YOUR ASSIGNMENT => Give back only the lines in the records below from the one with "(554, 140) = (530, 252): yellow" to the one with "(587, 290) = (475, 385): yellow", both inclusive, word for word.

DATASET RECORDS =>

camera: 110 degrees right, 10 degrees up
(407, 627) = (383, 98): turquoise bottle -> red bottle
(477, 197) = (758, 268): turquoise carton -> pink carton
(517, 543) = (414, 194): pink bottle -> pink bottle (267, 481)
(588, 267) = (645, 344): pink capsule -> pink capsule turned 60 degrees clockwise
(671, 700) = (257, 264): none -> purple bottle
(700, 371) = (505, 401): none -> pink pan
* * *
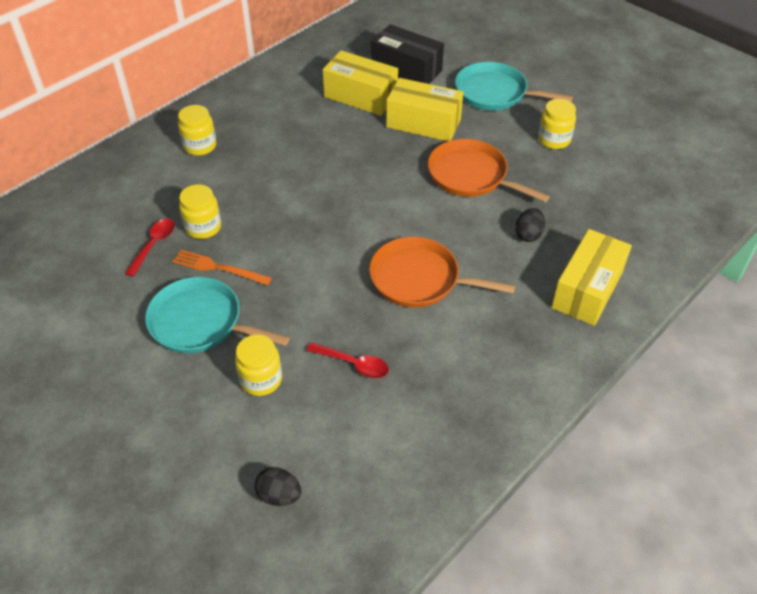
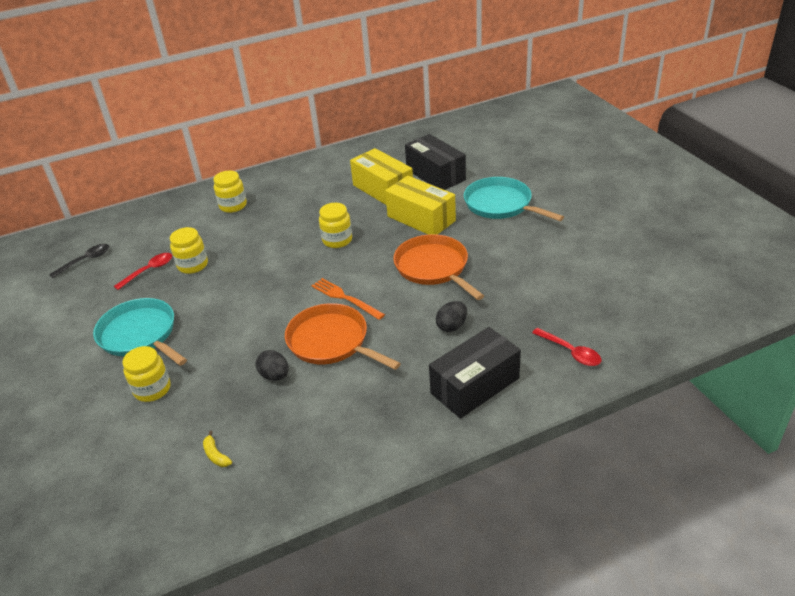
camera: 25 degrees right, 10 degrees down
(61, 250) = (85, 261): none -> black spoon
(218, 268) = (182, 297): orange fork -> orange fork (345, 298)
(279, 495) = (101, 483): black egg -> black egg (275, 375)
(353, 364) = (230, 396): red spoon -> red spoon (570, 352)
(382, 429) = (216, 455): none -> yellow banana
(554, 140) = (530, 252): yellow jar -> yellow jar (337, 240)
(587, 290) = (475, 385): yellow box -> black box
* * *
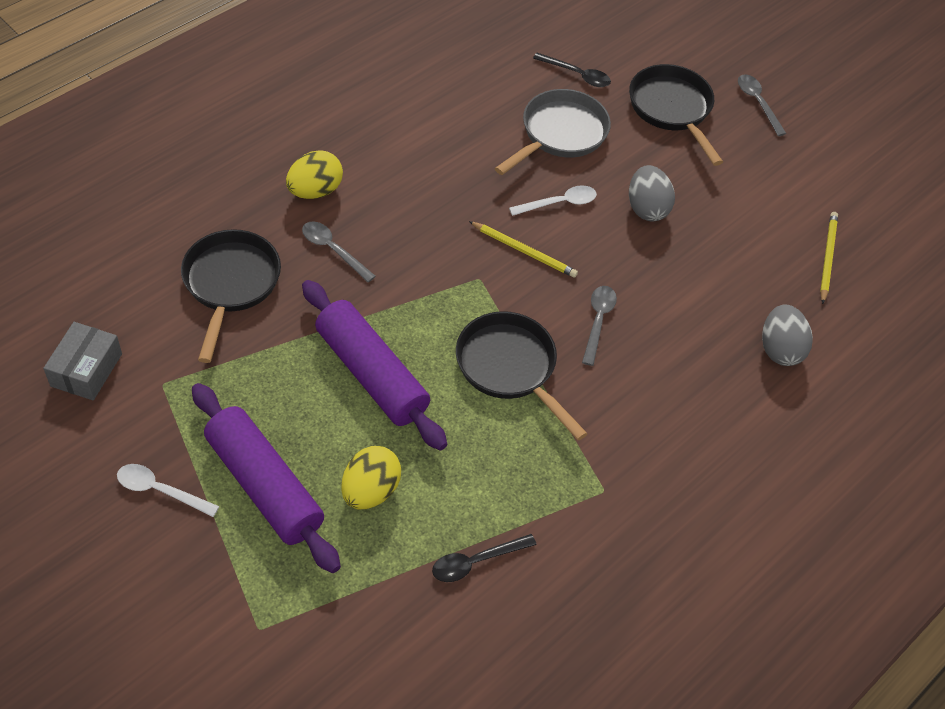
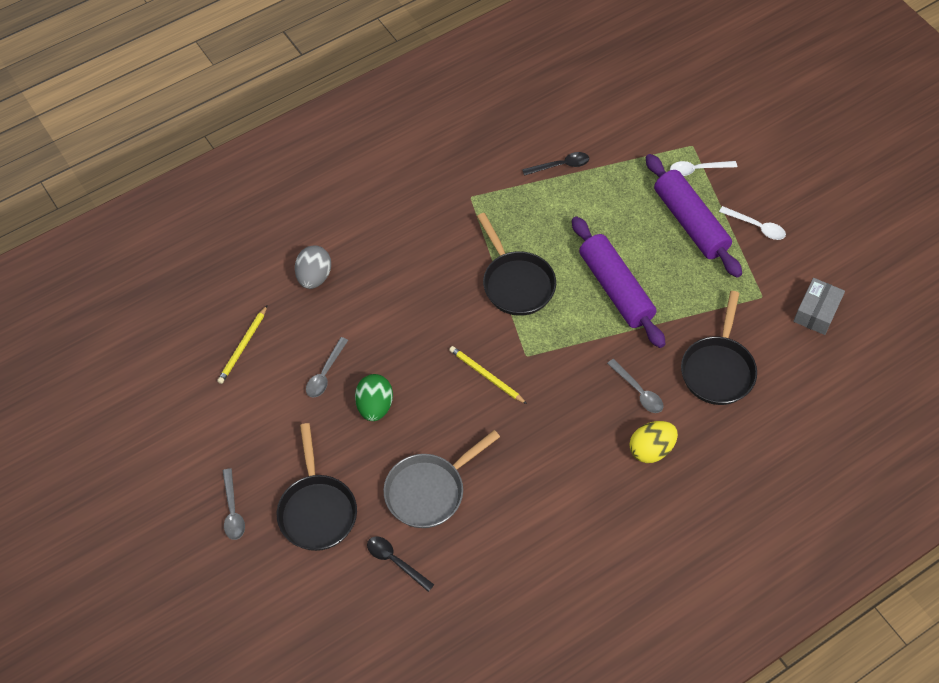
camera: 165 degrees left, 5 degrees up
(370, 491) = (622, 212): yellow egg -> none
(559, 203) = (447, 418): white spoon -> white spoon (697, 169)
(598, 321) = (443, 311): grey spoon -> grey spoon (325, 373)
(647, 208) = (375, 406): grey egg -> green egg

OUTPUT FOR THIS EXERCISE =>
(554, 140) = (530, 252): yellow jar -> yellow jar (337, 240)
(587, 290) = (475, 385): yellow box -> black box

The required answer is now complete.